> Aim of the exercise
If a line in the data holds the string "degrees", list it.

> Supplied entries
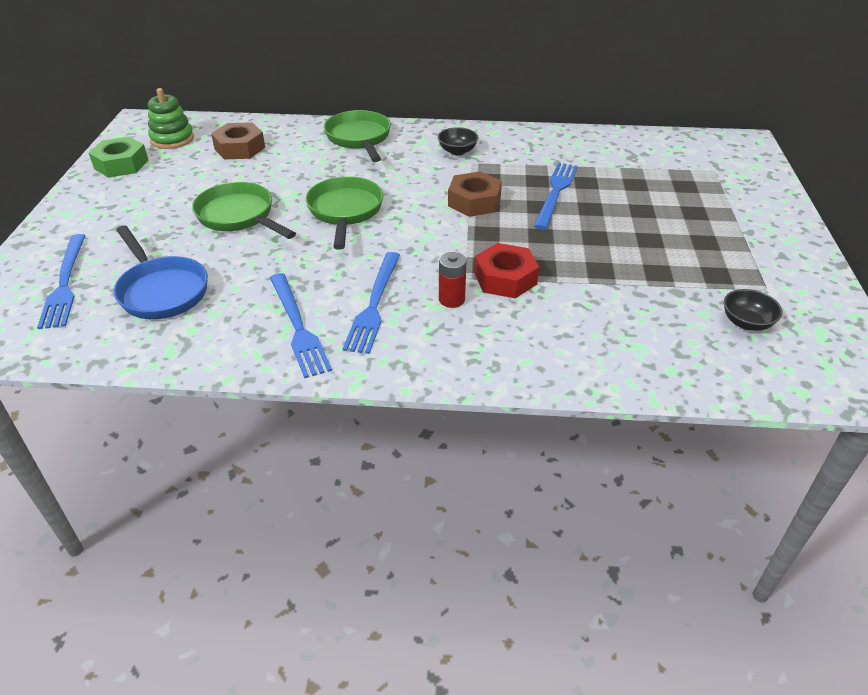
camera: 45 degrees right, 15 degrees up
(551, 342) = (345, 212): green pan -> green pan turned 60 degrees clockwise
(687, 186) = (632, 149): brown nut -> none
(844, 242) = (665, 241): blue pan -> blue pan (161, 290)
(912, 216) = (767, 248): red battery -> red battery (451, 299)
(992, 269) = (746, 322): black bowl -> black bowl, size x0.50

> Result
camera: 45 degrees right, 15 degrees up
(551, 342) = (345, 212): green pan -> green pan turned 60 degrees clockwise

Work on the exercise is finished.